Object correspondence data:

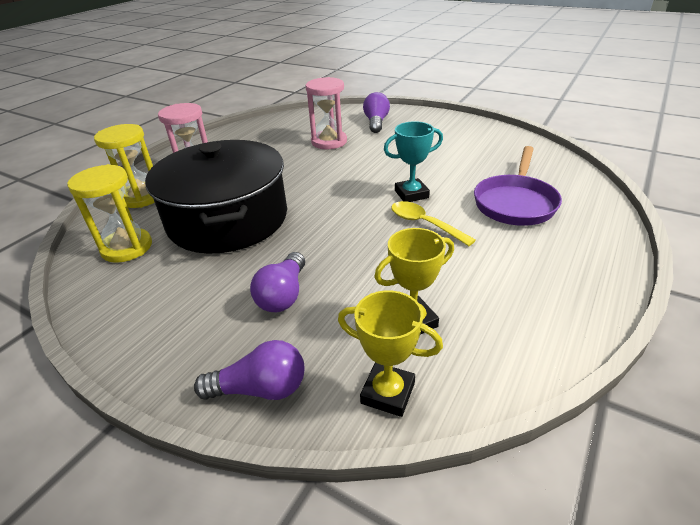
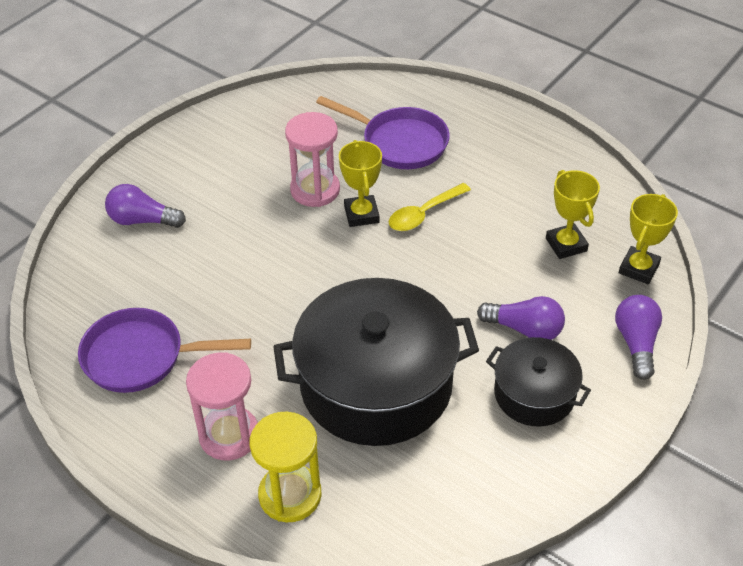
camera: 85 degrees left, 10 degrees up
(127, 247) = (420, 485): yellow hourglass -> none
(201, 305) = (534, 394): none -> black pot
(262, 139) = (141, 357): none -> purple pan
(329, 142) = (188, 277): pink hourglass -> pink hourglass (315, 190)
(411, 194) = (361, 214): turquoise trophy -> yellow trophy

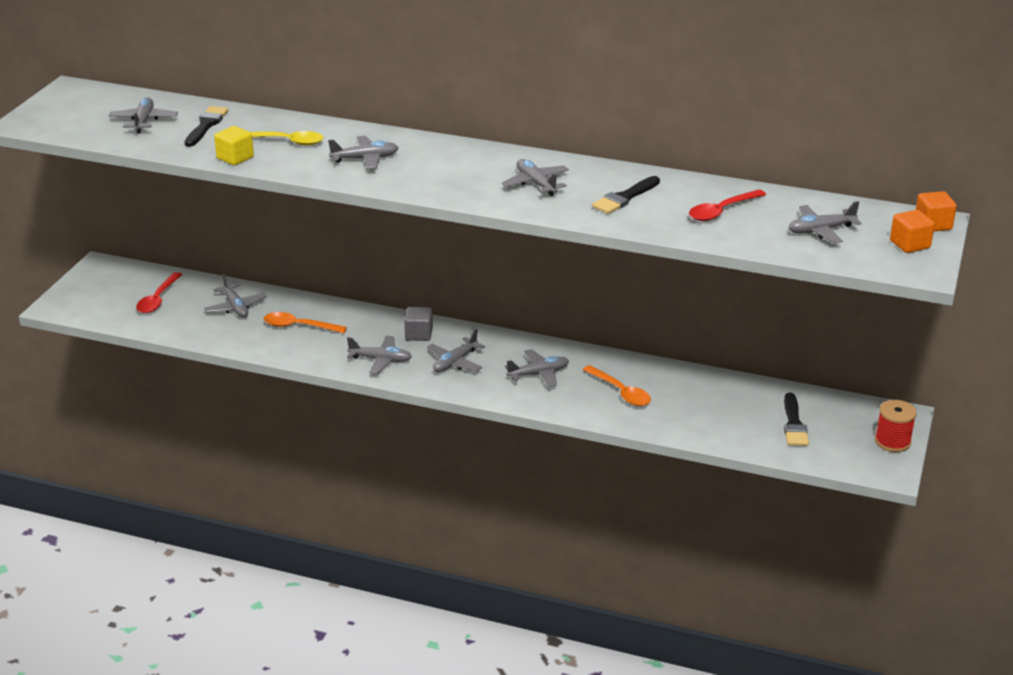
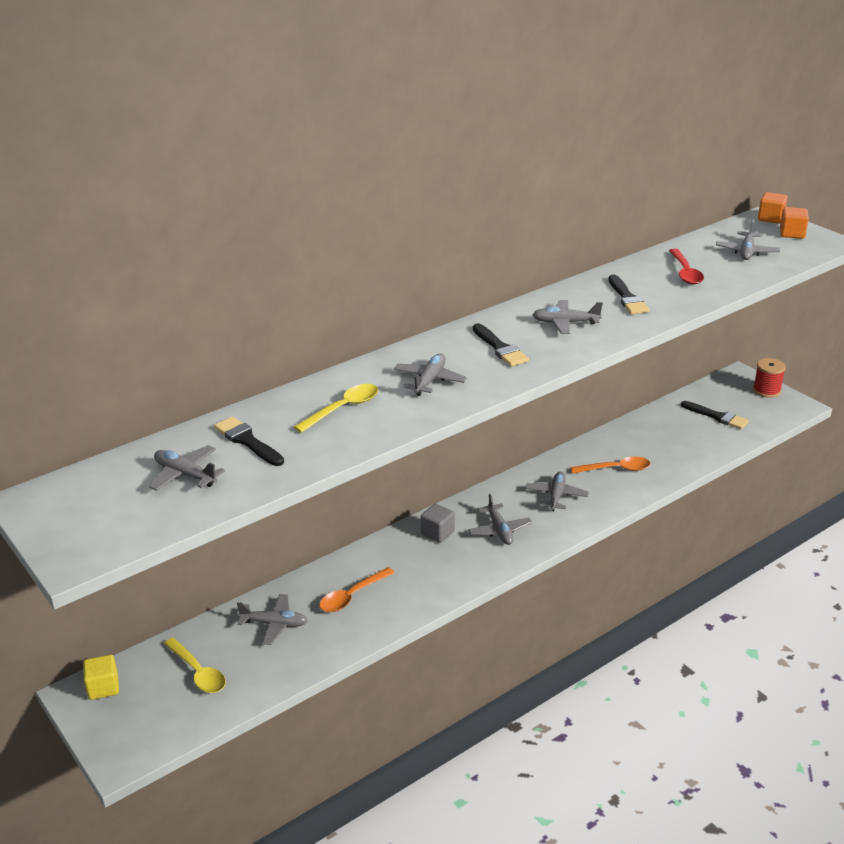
camera: 55 degrees left, 0 degrees up
(158, 299) = (198, 672): red spoon -> yellow spoon
(235, 158) = (343, 445): yellow cube -> yellow cube (103, 687)
(380, 360) = (456, 569): grey plane -> none
(454, 170) = (500, 348): none -> black brush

Task statement: The answer must be every line from the entries above that holds the string "black".

Reply:
(201, 305) = (534, 394): none -> black pot
(454, 170) = (500, 348): none -> black brush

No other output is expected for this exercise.